Data items
##########

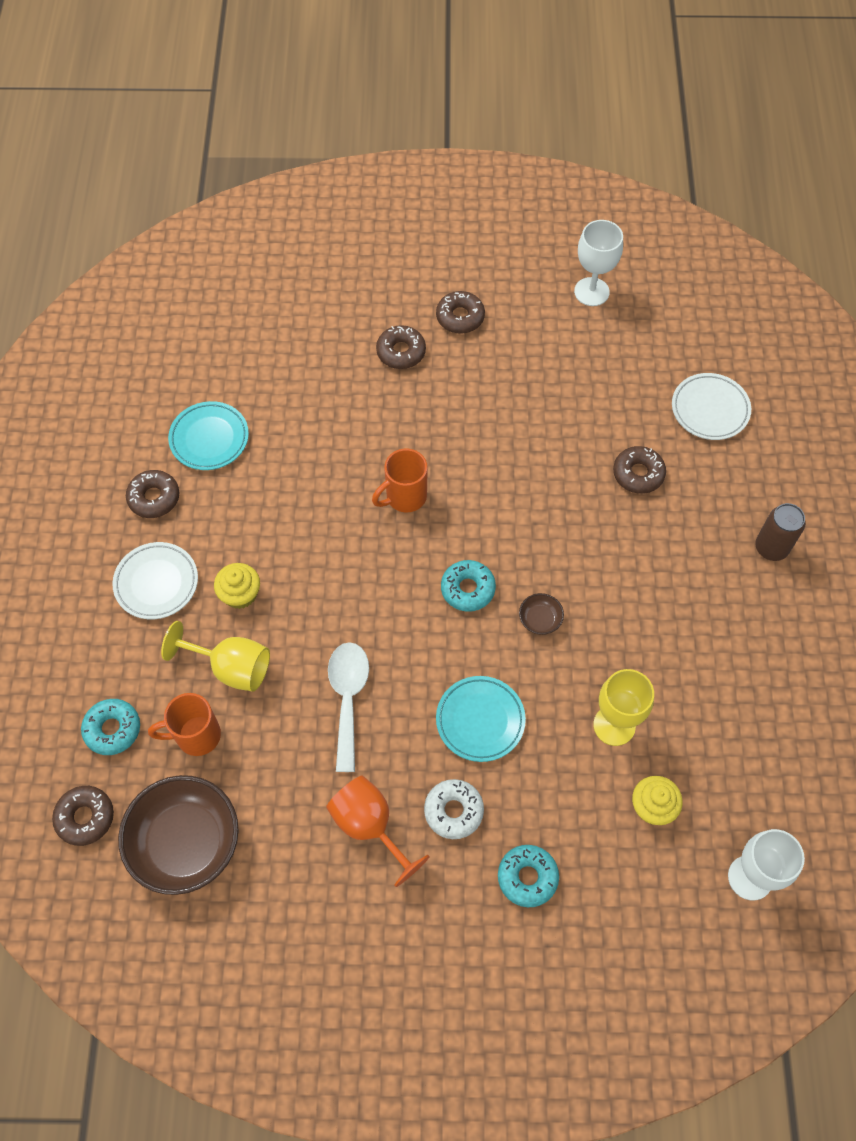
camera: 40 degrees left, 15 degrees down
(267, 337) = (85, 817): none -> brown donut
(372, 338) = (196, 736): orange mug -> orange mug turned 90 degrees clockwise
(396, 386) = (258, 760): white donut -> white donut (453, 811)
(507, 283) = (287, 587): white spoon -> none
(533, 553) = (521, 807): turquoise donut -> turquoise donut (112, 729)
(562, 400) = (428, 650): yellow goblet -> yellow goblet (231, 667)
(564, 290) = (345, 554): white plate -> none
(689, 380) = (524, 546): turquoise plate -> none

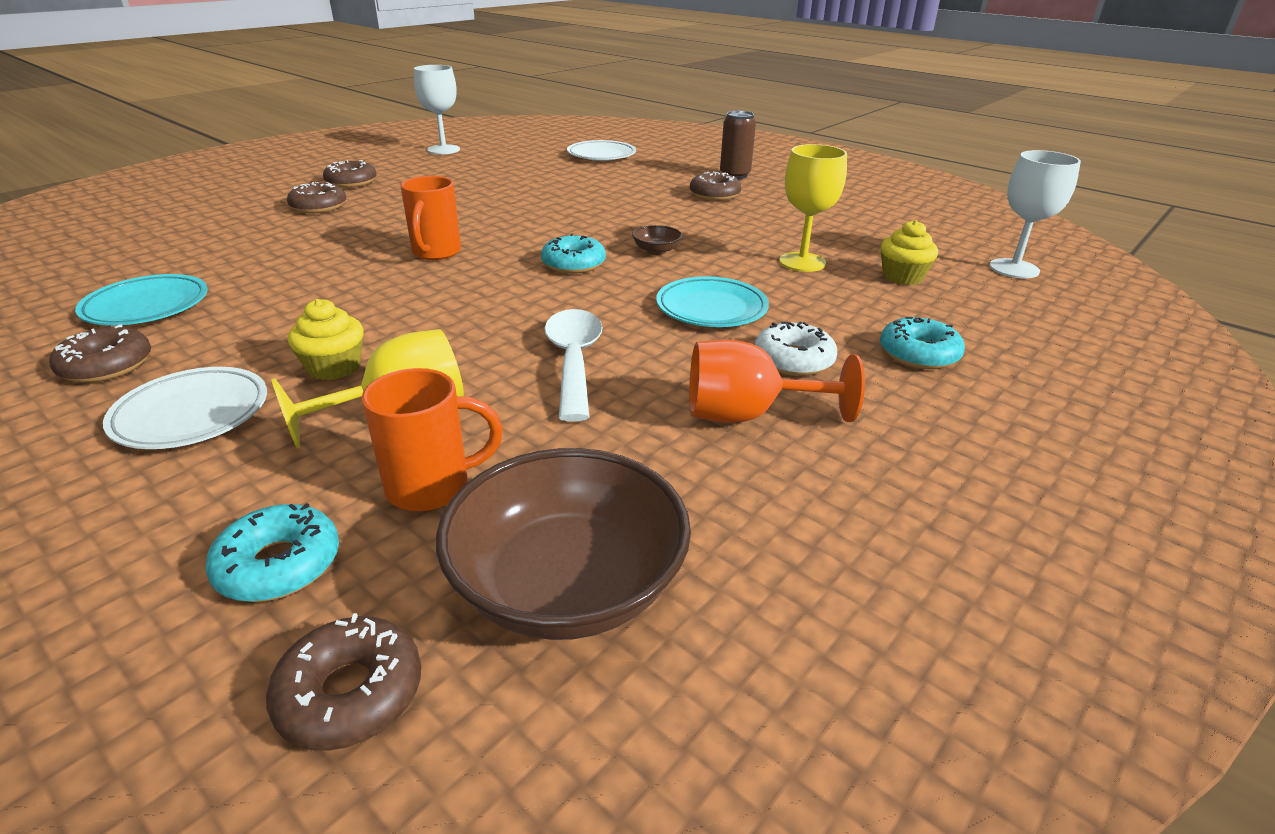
camera: 50 degrees left, 30 degrees down
(196, 736) = (432, 487): orange mug -> orange mug turned 135 degrees counterclockwise
(348, 698) = (574, 361): white spoon -> white spoon turned 45 degrees clockwise
(638, 474) = (603, 184): brown donut -> brown donut (714, 195)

##########

## Description of the task:
Every entry above needs to be duplicated precisely, and none of the pictures should appear.

## Task solution:
camera: 40 degrees left, 15 degrees down
(267, 337) = (85, 817): none -> brown donut
(372, 338) = (196, 736): orange mug -> orange mug turned 90 degrees clockwise
(396, 386) = (258, 760): white donut -> white donut (453, 811)
(507, 283) = (287, 587): white spoon -> none
(533, 553) = (521, 807): turquoise donut -> turquoise donut (112, 729)
(562, 400) = (428, 650): yellow goblet -> yellow goblet (231, 667)
(564, 290) = (345, 554): white plate -> none
(689, 380) = (524, 546): turquoise plate -> none

camera: 50 degrees left, 30 degrees down
(196, 736) = (432, 487): orange mug -> orange mug turned 135 degrees counterclockwise
(348, 698) = (574, 361): white spoon -> white spoon turned 45 degrees clockwise
(638, 474) = (603, 184): brown donut -> brown donut (714, 195)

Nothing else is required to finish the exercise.